- _Description of the task_: Return the data below exactly, but only from the line containing "SCALE pin GND: GND -> VIN" through the line containing "POT3 pin SIG: 5 -> A3", with both of those lines included.
*** Opening Information ***
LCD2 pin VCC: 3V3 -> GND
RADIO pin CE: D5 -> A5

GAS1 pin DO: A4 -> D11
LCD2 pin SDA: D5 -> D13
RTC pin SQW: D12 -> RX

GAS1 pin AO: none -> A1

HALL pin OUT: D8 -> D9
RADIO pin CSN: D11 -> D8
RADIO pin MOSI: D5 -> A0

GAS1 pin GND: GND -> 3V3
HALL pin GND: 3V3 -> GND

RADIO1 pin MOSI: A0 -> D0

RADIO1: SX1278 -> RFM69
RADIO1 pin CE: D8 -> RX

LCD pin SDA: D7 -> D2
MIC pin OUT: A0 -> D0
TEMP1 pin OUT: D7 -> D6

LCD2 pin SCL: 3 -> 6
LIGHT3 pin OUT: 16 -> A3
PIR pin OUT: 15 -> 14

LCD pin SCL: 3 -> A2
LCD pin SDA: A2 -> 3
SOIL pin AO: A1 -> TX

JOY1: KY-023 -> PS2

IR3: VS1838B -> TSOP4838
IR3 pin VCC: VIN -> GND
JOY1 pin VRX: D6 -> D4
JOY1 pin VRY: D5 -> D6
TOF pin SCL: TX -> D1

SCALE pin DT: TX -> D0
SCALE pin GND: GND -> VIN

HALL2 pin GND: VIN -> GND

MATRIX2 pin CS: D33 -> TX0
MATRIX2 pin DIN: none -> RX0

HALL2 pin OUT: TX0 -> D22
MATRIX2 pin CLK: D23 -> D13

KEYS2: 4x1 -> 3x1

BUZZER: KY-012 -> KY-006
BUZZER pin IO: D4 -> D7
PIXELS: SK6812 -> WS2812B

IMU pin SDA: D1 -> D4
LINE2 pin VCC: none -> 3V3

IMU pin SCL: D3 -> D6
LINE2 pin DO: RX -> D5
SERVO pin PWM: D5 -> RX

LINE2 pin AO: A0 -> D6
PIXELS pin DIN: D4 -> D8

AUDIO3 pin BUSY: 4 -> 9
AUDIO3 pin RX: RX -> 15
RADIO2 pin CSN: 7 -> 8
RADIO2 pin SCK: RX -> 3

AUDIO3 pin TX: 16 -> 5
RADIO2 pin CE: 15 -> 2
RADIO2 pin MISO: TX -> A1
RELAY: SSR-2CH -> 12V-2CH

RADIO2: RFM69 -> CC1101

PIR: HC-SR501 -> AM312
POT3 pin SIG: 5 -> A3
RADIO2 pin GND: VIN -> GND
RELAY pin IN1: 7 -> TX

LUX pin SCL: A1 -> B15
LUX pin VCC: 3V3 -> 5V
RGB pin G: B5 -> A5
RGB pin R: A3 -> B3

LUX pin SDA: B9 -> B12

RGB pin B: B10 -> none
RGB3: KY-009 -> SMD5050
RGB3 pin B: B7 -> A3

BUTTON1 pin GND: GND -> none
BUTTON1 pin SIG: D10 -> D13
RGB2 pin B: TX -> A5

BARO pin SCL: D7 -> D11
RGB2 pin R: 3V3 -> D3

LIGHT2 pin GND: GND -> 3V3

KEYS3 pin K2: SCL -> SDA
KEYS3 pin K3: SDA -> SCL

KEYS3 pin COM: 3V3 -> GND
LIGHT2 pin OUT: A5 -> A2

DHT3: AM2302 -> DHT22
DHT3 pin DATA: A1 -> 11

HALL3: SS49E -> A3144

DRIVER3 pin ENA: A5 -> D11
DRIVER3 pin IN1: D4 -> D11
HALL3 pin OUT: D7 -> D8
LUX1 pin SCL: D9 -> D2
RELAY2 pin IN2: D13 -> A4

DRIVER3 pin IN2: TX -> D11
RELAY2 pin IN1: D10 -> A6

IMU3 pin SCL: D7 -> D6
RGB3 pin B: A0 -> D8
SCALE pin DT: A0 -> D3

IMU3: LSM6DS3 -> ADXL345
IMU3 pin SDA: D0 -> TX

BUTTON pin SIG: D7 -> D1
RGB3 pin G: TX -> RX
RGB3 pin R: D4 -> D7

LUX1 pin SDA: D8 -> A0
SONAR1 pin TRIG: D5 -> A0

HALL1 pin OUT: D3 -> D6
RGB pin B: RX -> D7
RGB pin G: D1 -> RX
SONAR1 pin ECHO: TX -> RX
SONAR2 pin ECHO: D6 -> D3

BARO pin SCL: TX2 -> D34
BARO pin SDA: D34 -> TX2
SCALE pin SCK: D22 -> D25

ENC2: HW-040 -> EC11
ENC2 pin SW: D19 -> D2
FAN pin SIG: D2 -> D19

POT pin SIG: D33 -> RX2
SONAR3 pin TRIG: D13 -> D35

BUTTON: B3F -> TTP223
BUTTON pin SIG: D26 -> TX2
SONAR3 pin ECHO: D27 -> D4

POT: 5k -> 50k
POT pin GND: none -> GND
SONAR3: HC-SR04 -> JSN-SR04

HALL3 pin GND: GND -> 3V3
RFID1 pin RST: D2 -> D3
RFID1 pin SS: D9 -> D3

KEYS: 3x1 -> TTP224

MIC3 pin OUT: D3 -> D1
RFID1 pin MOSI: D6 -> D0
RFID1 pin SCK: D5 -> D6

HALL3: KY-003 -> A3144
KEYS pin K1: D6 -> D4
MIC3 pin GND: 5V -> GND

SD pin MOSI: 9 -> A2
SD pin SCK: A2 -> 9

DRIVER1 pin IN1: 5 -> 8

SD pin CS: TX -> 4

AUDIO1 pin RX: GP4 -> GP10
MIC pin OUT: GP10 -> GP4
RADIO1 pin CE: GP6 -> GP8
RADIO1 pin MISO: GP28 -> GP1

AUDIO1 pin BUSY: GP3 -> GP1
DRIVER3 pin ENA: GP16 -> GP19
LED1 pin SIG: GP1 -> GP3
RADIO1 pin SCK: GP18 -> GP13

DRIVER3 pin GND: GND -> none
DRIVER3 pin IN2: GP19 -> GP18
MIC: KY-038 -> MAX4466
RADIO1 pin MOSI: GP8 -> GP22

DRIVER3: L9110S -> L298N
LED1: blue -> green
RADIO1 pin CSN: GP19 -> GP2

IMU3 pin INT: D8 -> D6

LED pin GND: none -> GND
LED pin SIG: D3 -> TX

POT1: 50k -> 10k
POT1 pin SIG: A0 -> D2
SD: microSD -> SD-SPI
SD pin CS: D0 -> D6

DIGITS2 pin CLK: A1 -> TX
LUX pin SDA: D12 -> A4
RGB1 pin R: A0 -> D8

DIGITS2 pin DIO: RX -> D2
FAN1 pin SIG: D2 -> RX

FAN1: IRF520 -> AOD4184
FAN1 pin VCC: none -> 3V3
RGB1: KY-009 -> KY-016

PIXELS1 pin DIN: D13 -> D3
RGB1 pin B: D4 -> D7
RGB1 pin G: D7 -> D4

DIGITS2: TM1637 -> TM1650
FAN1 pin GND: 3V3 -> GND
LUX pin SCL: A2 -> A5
*** Closing Information ***
- _Response area_:
SCALE pin GND: GND -> VIN

HALL2 pin GND: VIN -> GND

MATRIX2 pin CS: D33 -> TX0
MATRIX2 pin DIN: none -> RX0

HALL2 pin OUT: TX0 -> D22
MATRIX2 pin CLK: D23 -> D13

KEYS2: 4x1 -> 3x1

BUZZER: KY-012 -> KY-006
BUZZER pin IO: D4 -> D7
PIXELS: SK6812 -> WS2812B

IMU pin SDA: D1 -> D4
LINE2 pin VCC: none -> 3V3

IMU pin SCL: D3 -> D6
LINE2 pin DO: RX -> D5
SERVO pin PWM: D5 -> RX

LINE2 pin AO: A0 -> D6
PIXELS pin DIN: D4 -> D8

AUDIO3 pin BUSY: 4 -> 9
AUDIO3 pin RX: RX -> 15
RADIO2 pin CSN: 7 -> 8
RADIO2 pin SCK: RX -> 3

AUDIO3 pin TX: 16 -> 5
RADIO2 pin CE: 15 -> 2
RADIO2 pin MISO: TX -> A1
RELAY: SSR-2CH -> 12V-2CH

RADIO2: RFM69 -> CC1101

PIR: HC-SR501 -> AM312
POT3 pin SIG: 5 -> A3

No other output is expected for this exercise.